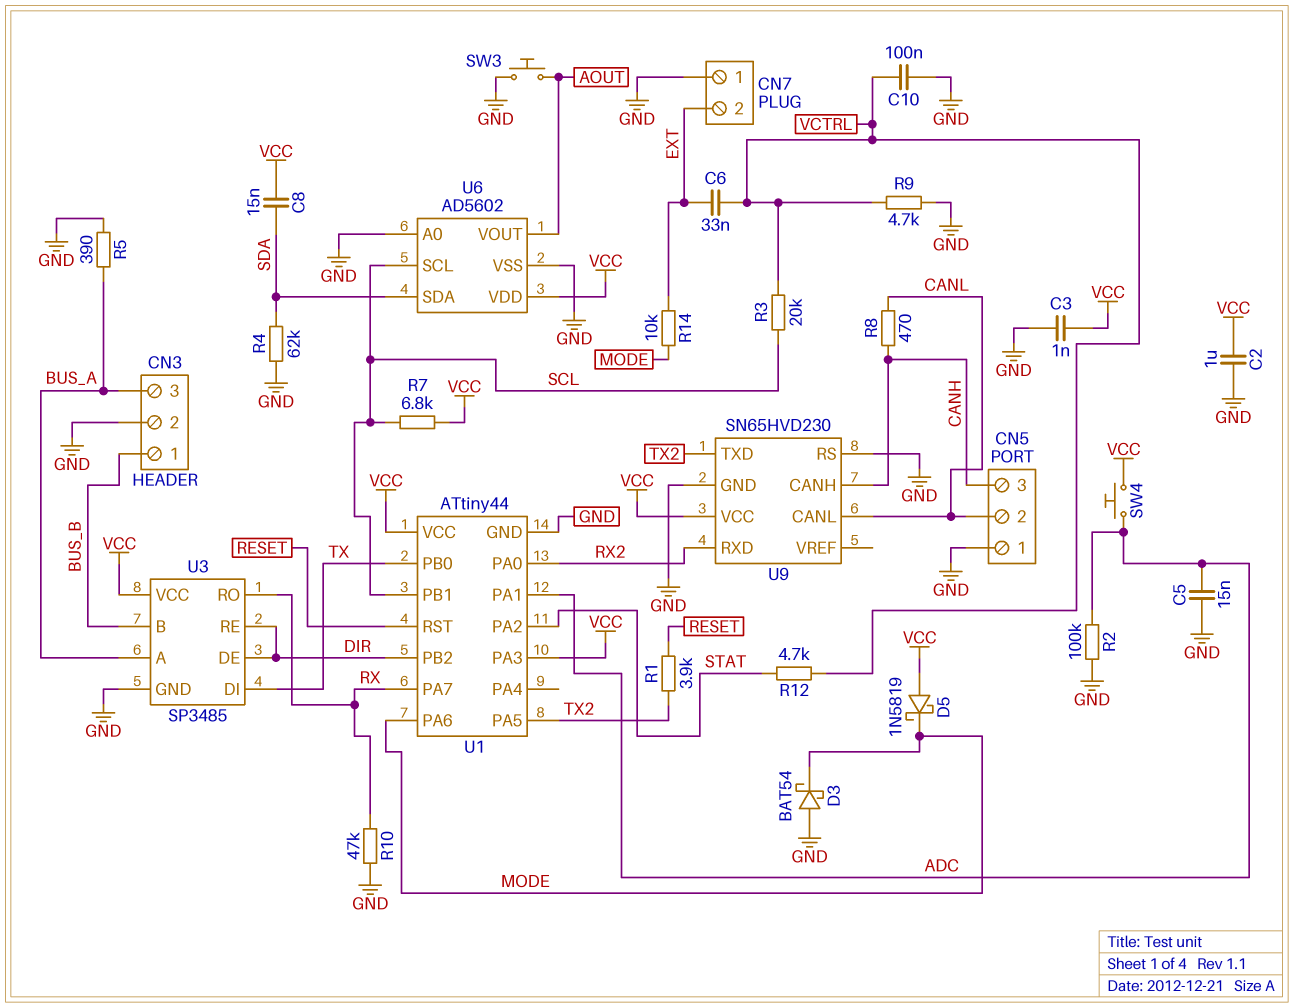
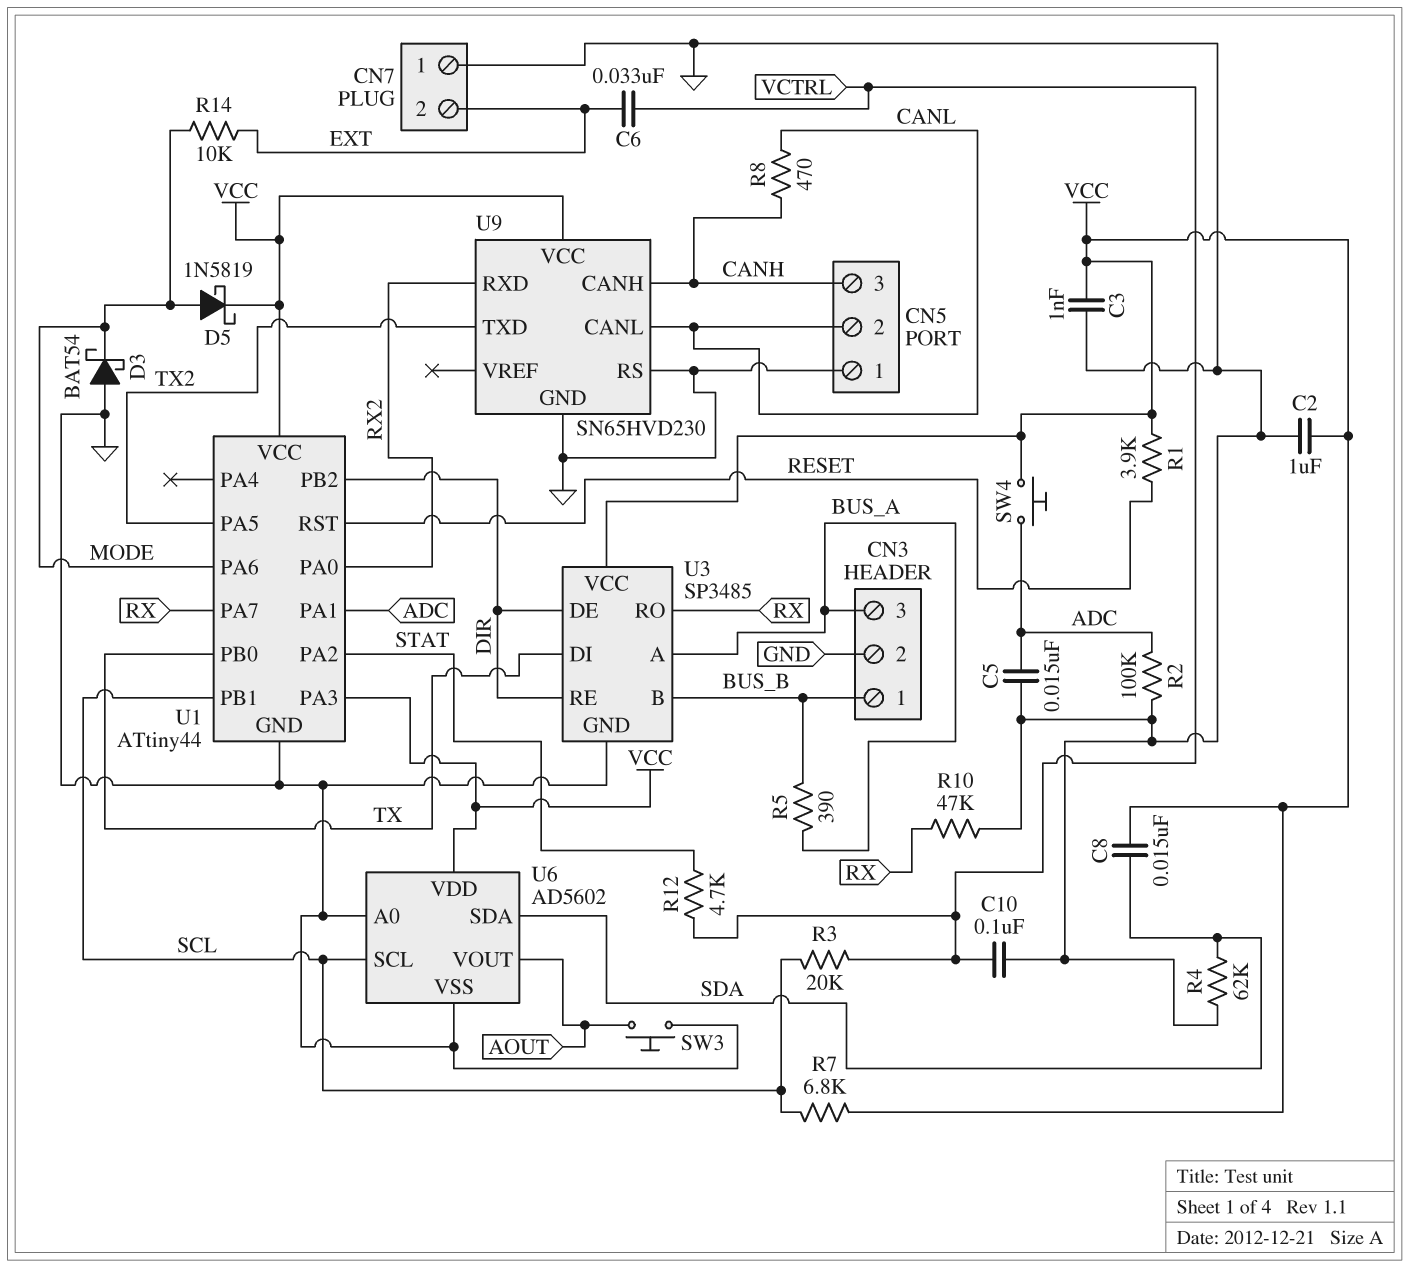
D5: schottky 1N5819 (A VCC, K MODE) -> schottky 1N5819 (A MODE, K VCC)
R1: 3.9k (RESET, TX2) -> 3.9k (RESET, VCC)
R5: 390 (BUS_A, GND) -> 390 (BUS_A, BUS_B)
R9: 4.7k (GND, VCTRL) -> none

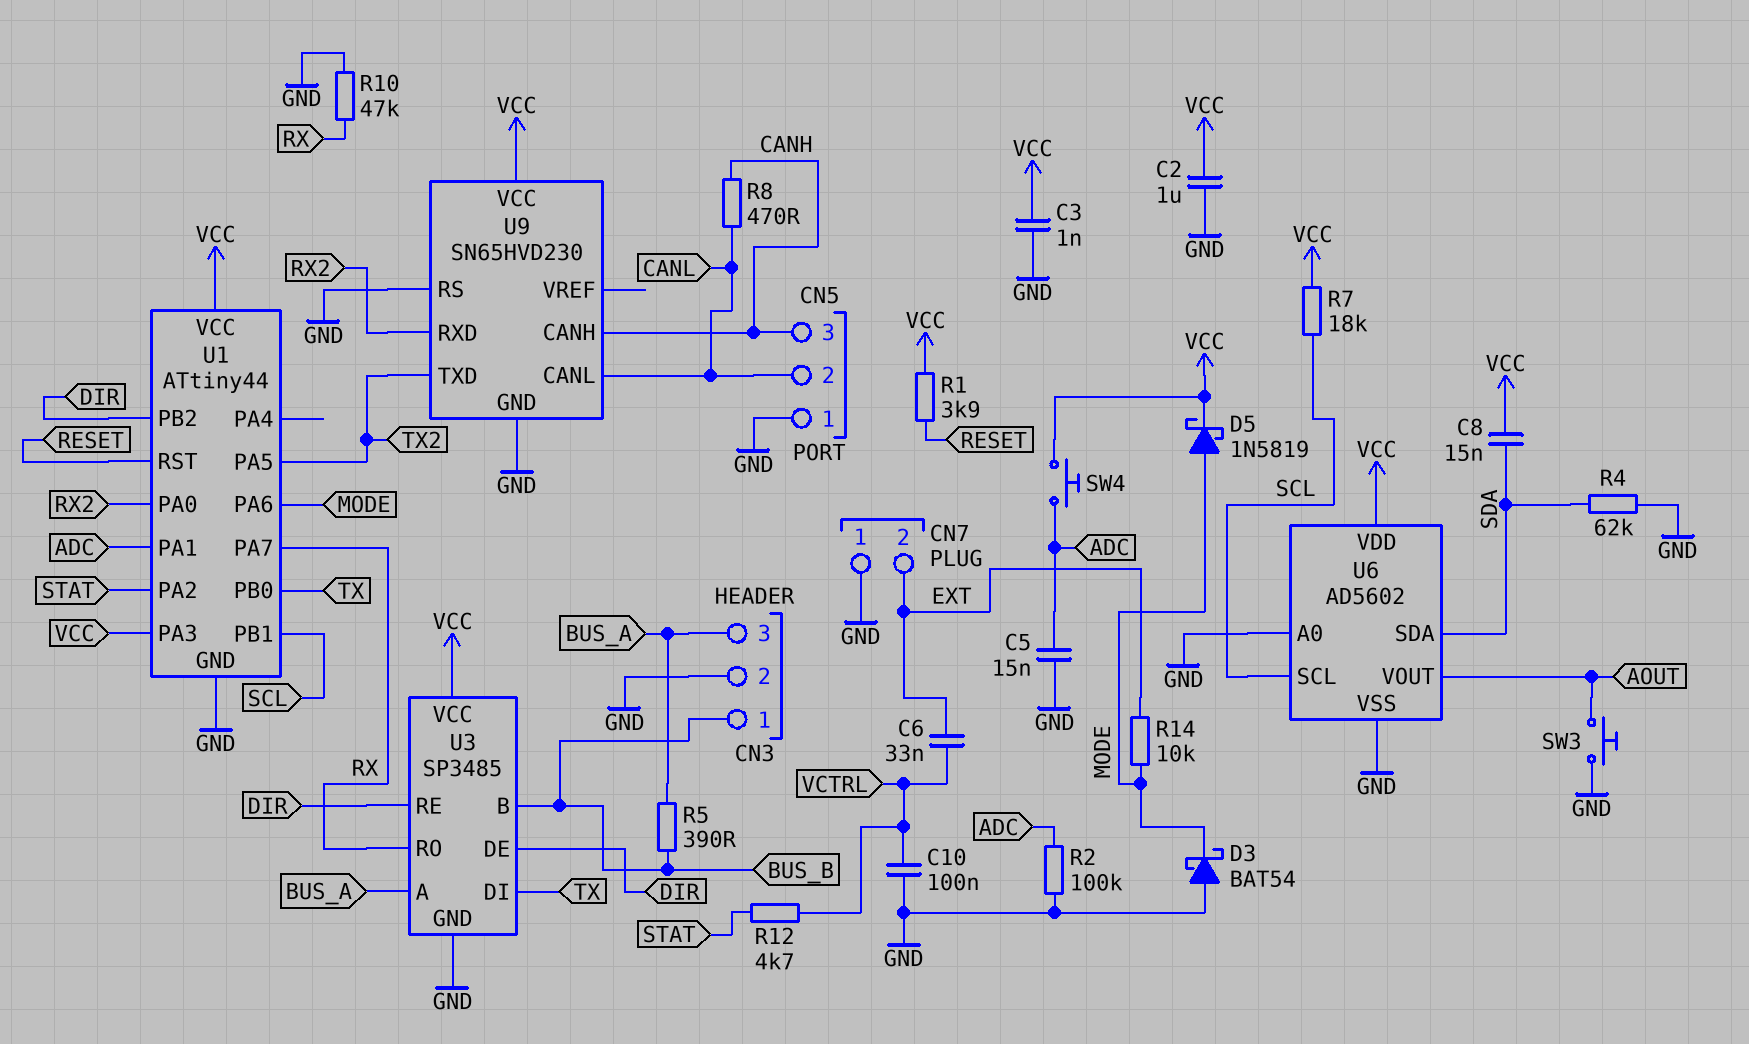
R3: 20k (SCL, VCTRL) -> none
R7: 6.8k (SCL, VCC) -> 18k (SCL, VCC)

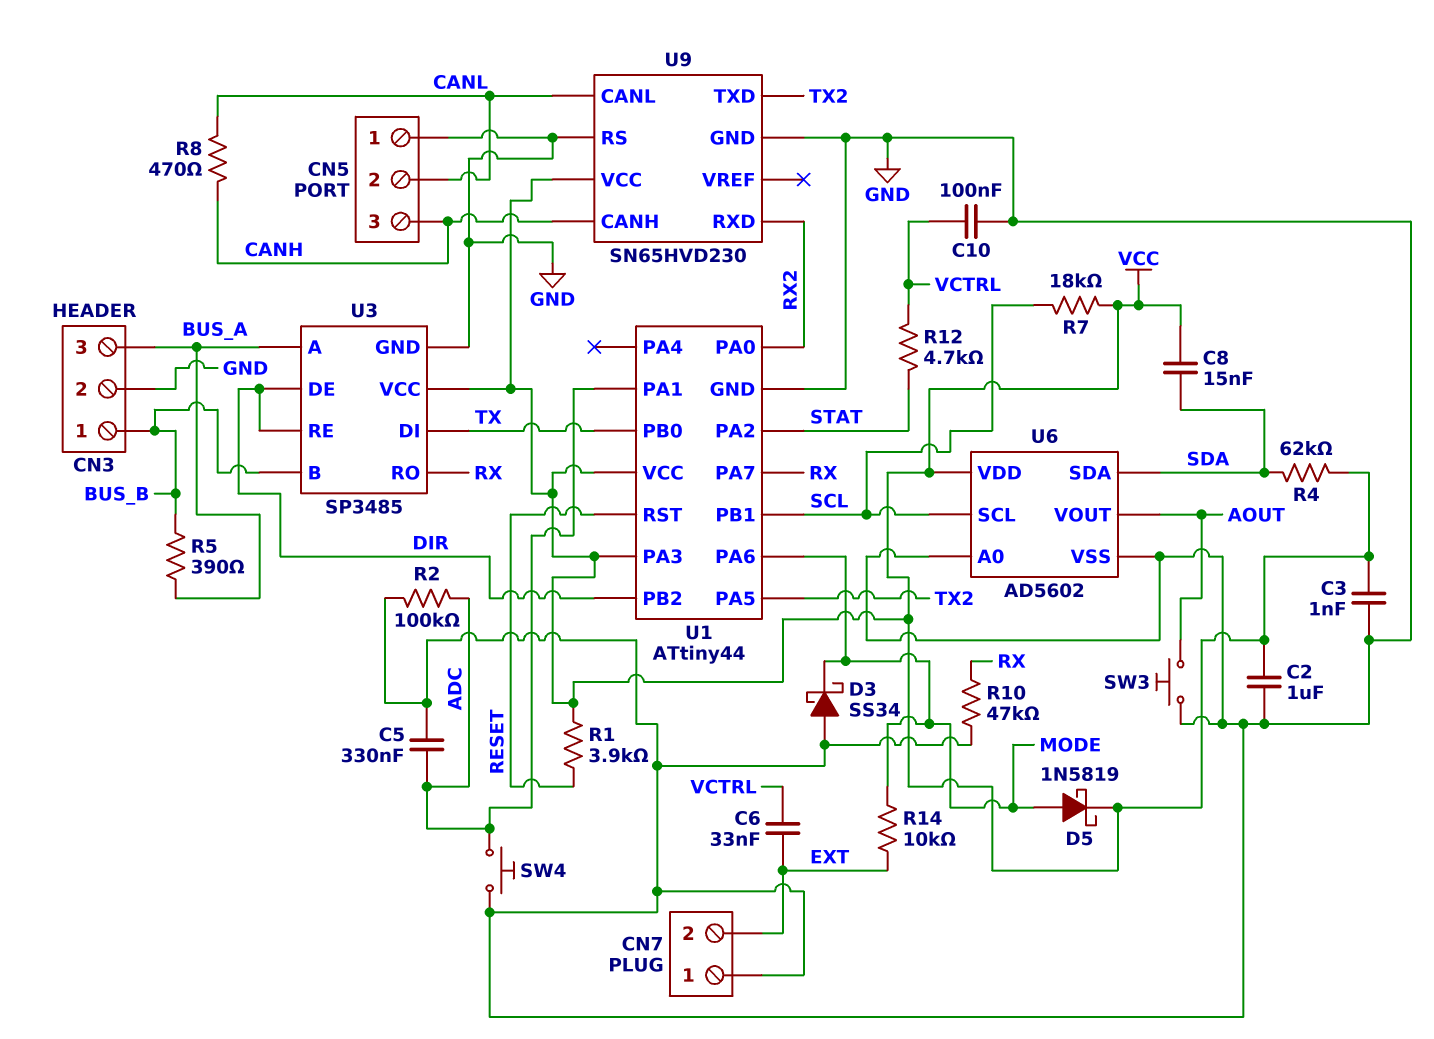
C5: 15nF (ADC, GND) -> 330nF (ADC, GND)
D3: schottky BAT54 (A GND, K MODE) -> schottky SS34 (A GND, K MODE)
R4: 62k (GND, SDA) -> 62k (SDA, VCC)
SW4: button (ADC, VCC) -> button (ADC, GND)

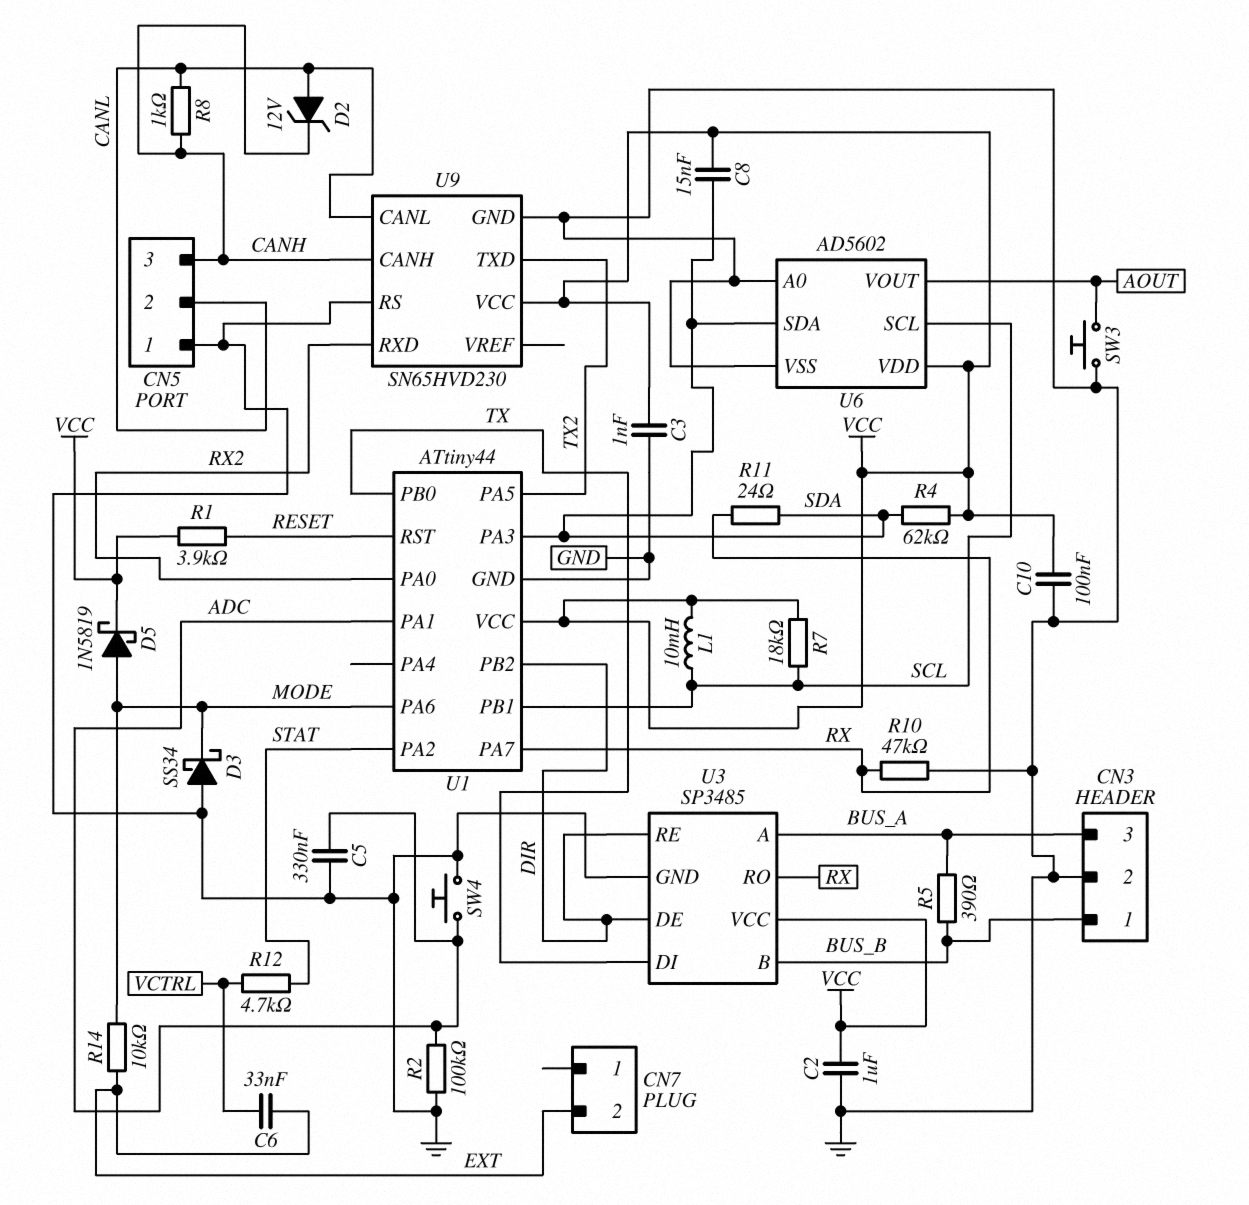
C10: 100nF (GND, VCTRL) -> 100nF (GND, VCC)
CN7 pin 1: GND -> none
D2: none -> zener 12V (A CANL, K CANH)
L1: none -> 10mH (SCL, VCC)
R8: 470 (CANH, CANL) -> 1k (CANH, CANL)
R11: none -> 24 (RX, SDA)
U1 pin PA3: VCC -> SDA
◆ ◆ ◆ ◆ ◆
■ PROBLEM DETAILS: Restate exactly, and only, the lines from the one that holds "SW4: button (ADC, VCC) -> button (ADC, GND)" down to the last line of the material above. Omit the pictures.

■ RESPONSE FOR THIS EXERCISE:
SW4: button (ADC, VCC) -> button (ADC, GND)

C10: 100nF (GND, VCTRL) -> 100nF (GND, VCC)
CN7 pin 1: GND -> none
D2: none -> zener 12V (A CANL, K CANH)
L1: none -> 10mH (SCL, VCC)
R8: 470 (CANH, CANL) -> 1k (CANH, CANL)
R11: none -> 24 (RX, SDA)
U1 pin PA3: VCC -> SDA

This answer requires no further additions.